About this task. For this exercise, return only the lines in the records below from the one holding "[(574,87),(589,78),(576,55),(561,62),(574,87)]" through the one holding "[(560,112),(560,81),(515,106),(526,127),(560,109),(560,112)]", including both, exactly as they appear and without pictures.

Material shown.
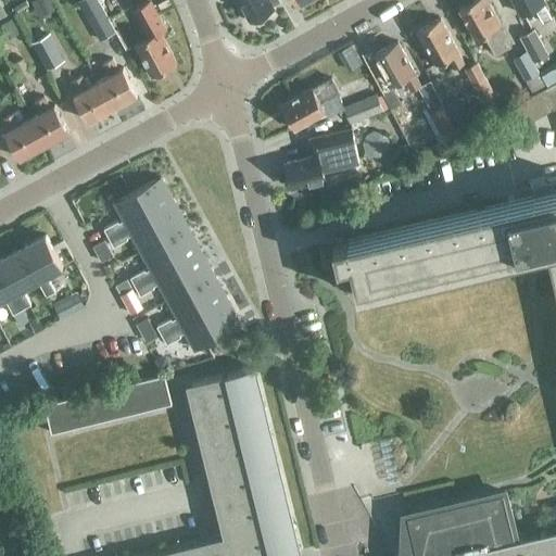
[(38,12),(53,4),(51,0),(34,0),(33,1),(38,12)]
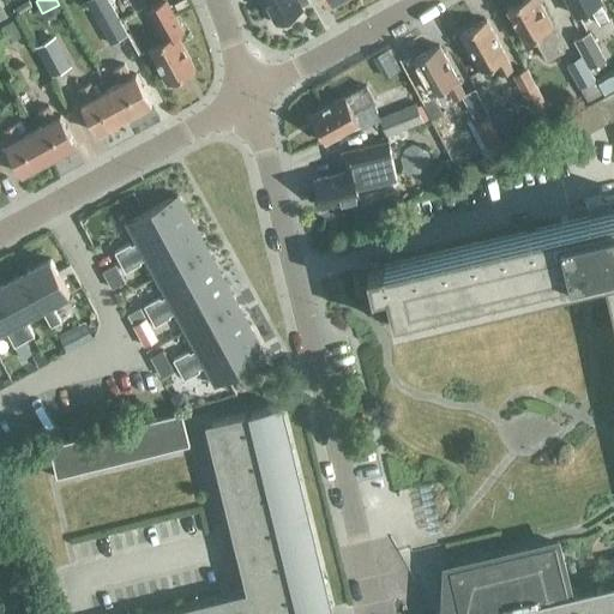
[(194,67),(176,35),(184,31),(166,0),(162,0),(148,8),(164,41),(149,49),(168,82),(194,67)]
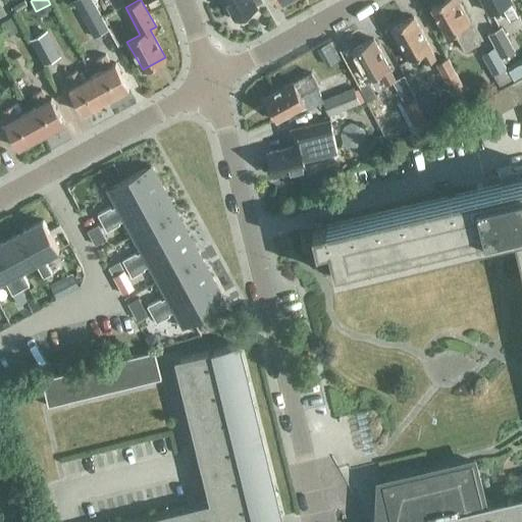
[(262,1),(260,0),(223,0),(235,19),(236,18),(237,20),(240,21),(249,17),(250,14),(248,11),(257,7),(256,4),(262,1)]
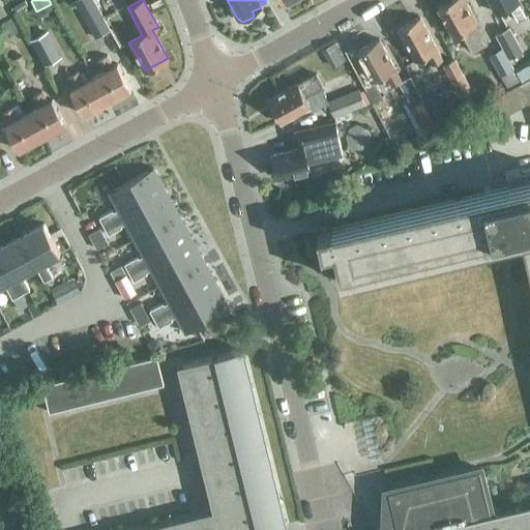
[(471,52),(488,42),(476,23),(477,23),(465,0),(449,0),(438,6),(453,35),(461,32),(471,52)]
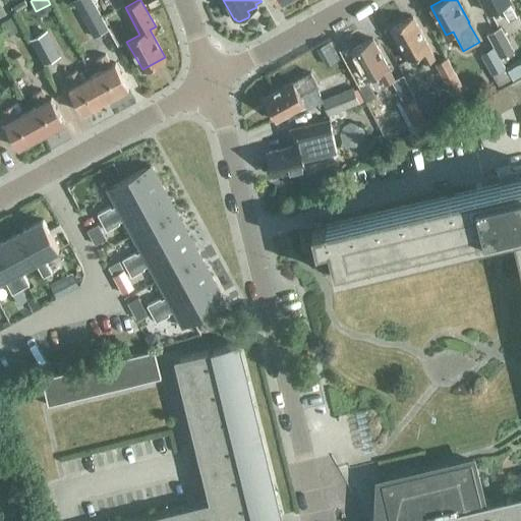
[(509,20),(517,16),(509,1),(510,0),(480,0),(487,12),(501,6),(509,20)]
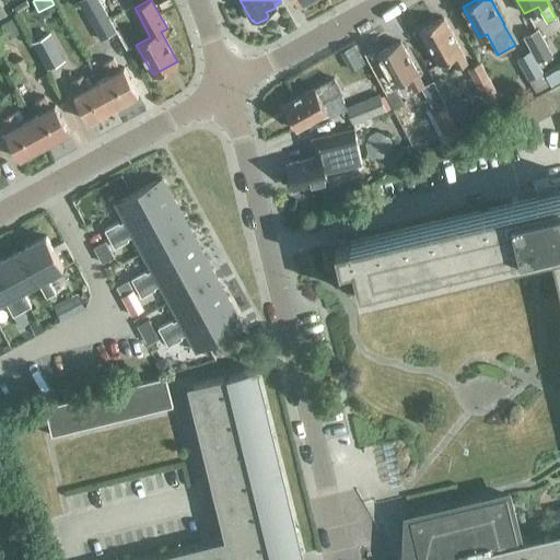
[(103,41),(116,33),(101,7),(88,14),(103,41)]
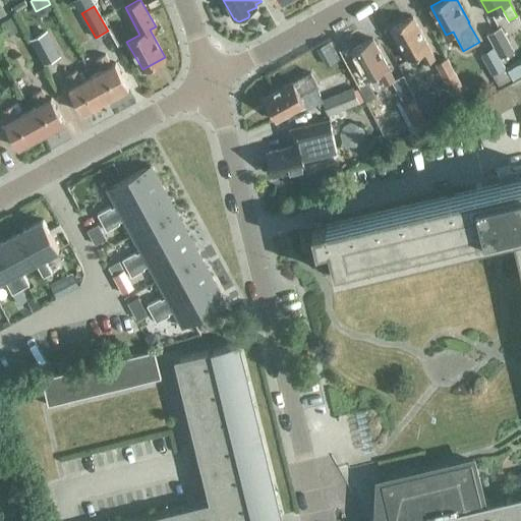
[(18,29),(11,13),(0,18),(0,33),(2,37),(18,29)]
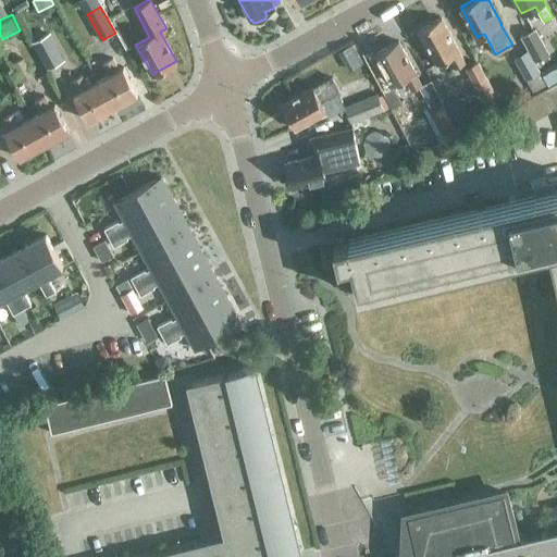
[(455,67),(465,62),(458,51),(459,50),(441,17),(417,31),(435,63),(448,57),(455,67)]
...
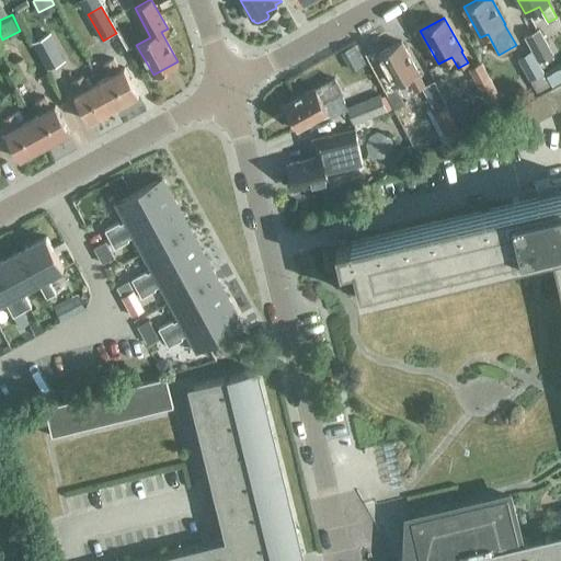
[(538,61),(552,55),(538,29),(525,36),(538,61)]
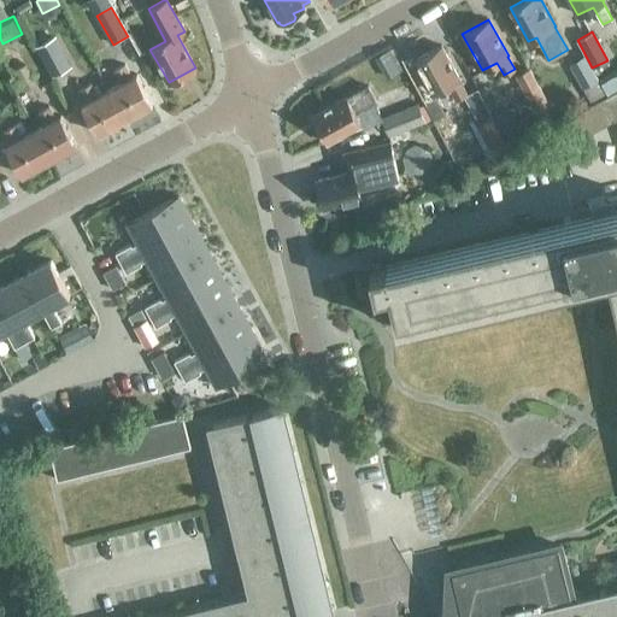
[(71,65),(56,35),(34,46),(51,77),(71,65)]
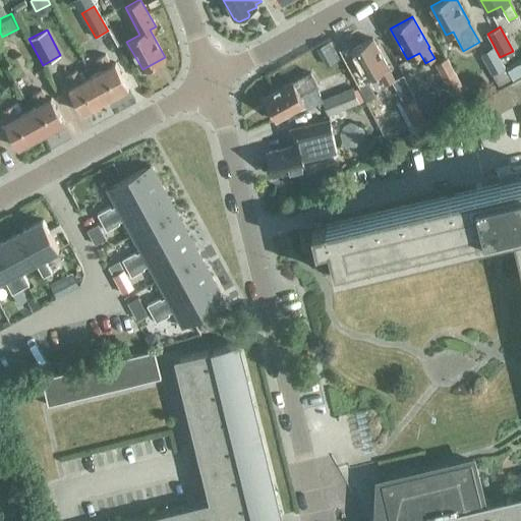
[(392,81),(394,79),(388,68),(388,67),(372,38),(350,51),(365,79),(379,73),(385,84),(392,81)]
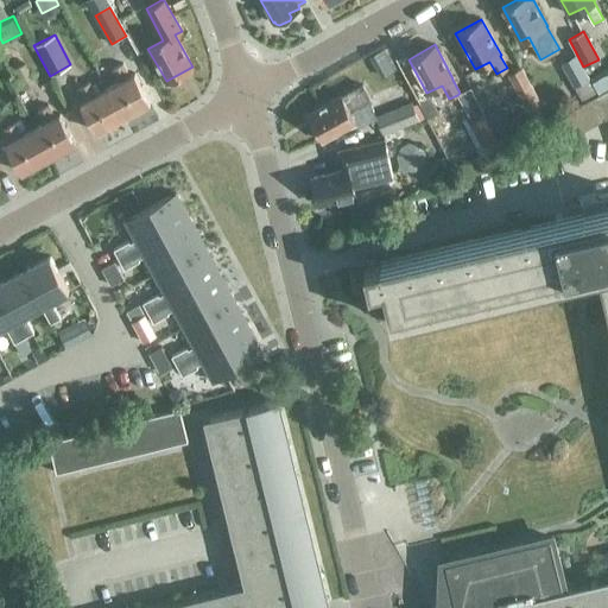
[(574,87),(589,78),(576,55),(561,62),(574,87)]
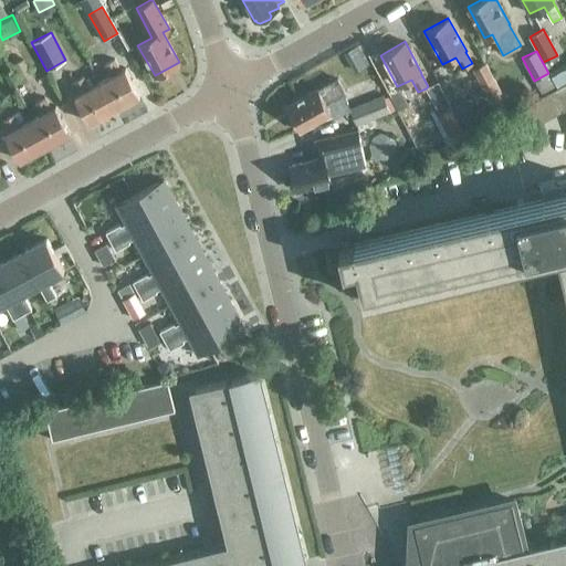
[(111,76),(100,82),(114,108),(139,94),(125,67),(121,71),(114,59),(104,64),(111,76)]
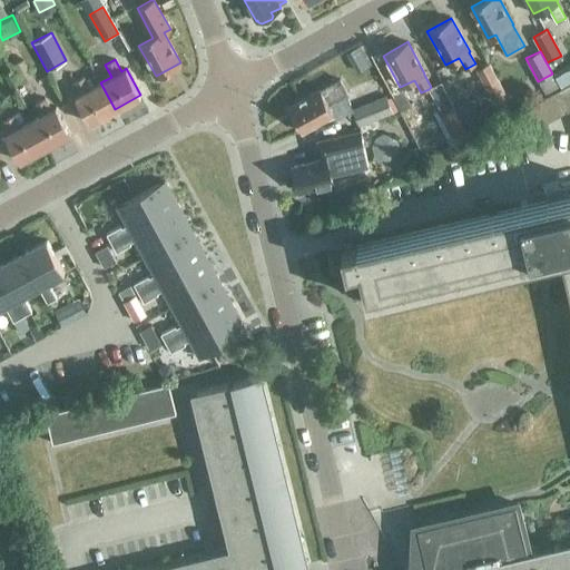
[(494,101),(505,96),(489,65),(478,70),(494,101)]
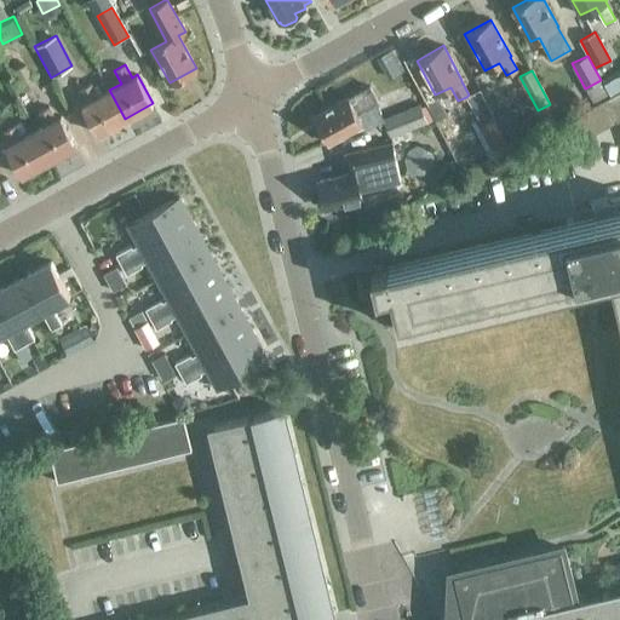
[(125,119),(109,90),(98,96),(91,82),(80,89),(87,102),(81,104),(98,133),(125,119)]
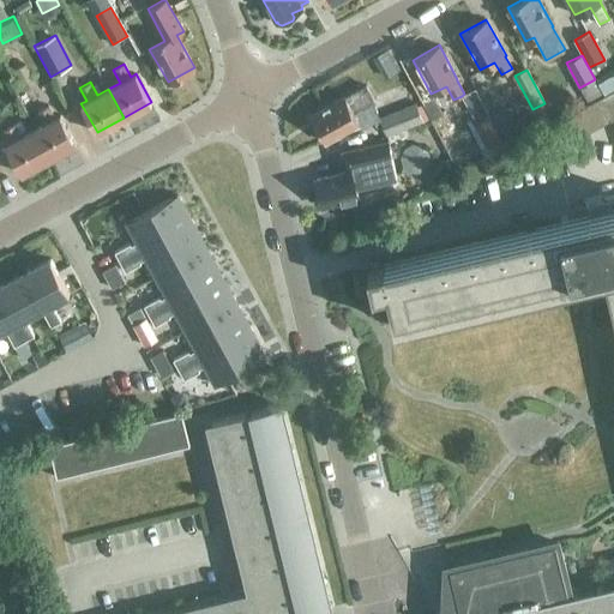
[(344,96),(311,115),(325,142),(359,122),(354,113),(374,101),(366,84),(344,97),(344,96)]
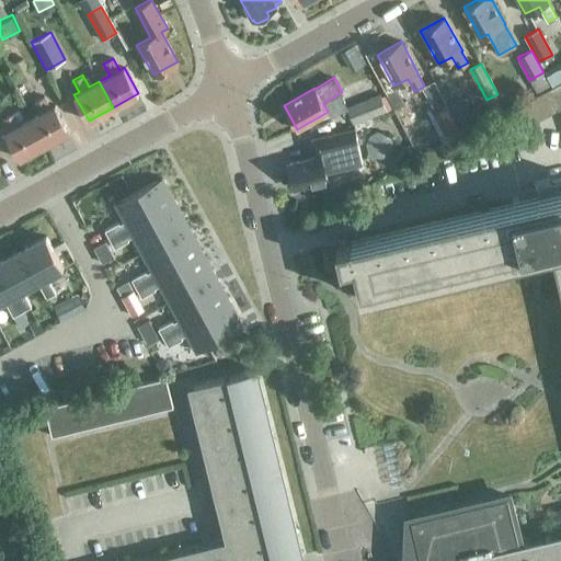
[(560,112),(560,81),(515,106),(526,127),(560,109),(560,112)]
---
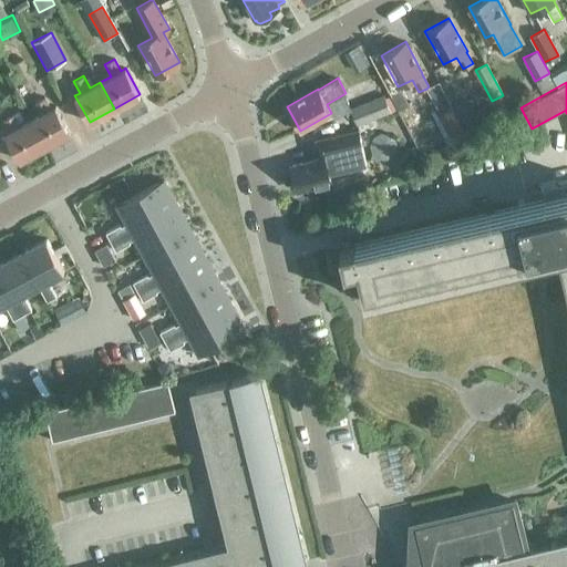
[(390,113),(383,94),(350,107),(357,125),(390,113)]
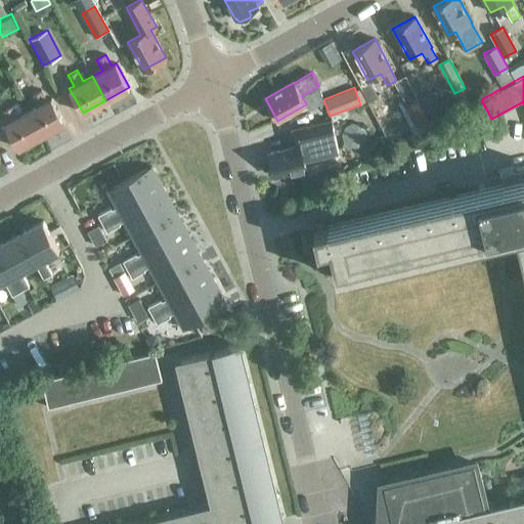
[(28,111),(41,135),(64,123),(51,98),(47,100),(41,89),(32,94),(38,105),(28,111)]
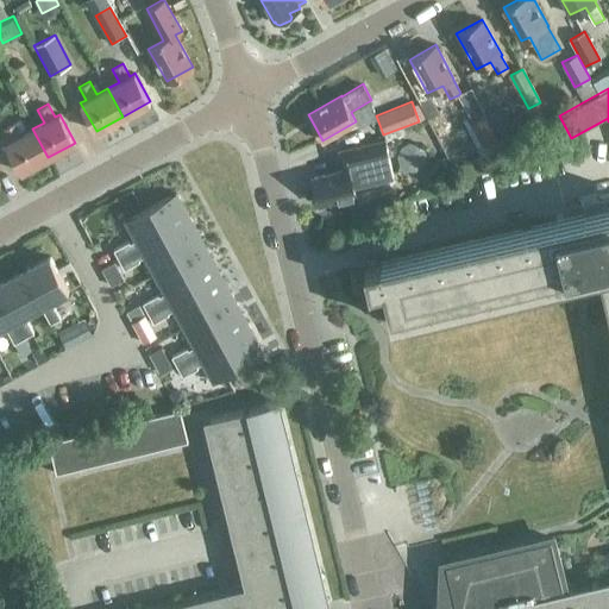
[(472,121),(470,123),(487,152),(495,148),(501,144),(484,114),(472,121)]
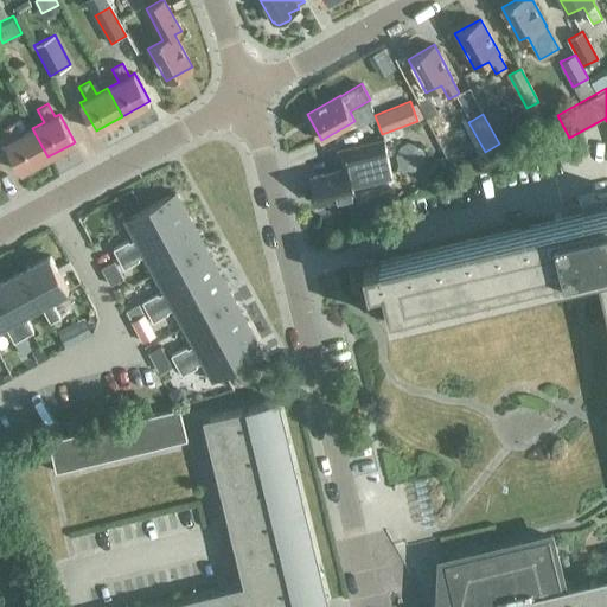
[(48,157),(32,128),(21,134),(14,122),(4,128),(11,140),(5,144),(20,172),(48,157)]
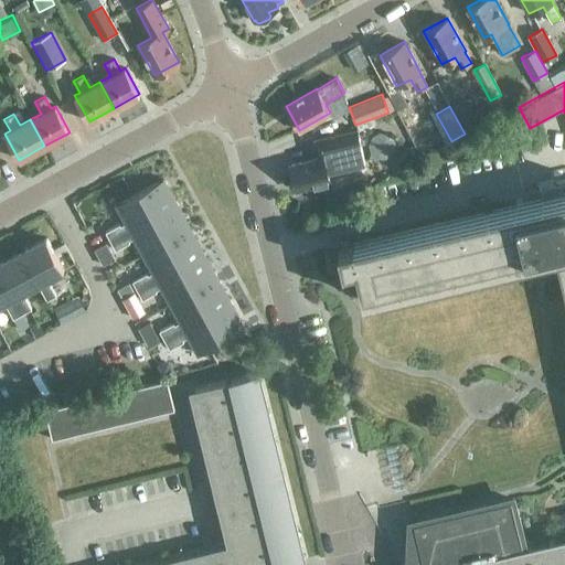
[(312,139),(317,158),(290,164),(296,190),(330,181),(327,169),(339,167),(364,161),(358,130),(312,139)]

Solution for this exercise.
[(574,87),(589,78),(576,55),(561,62),(574,87)]
[(111,76),(100,82),(114,108),(139,94),(125,67),(121,71),(114,59),(104,64),(111,76)]
[(494,101),(505,96),(489,65),(478,70),(494,101)]
[(125,119),(109,90),(98,96),(91,82),(80,89),(87,102),(81,104),(98,133),(125,119)]
[(344,96),(311,115),(325,142),(359,122),(354,113),(374,101),(366,84),(344,97),(344,96)]
[(560,112),(560,81),(515,106),(526,127),(560,109),(560,112)]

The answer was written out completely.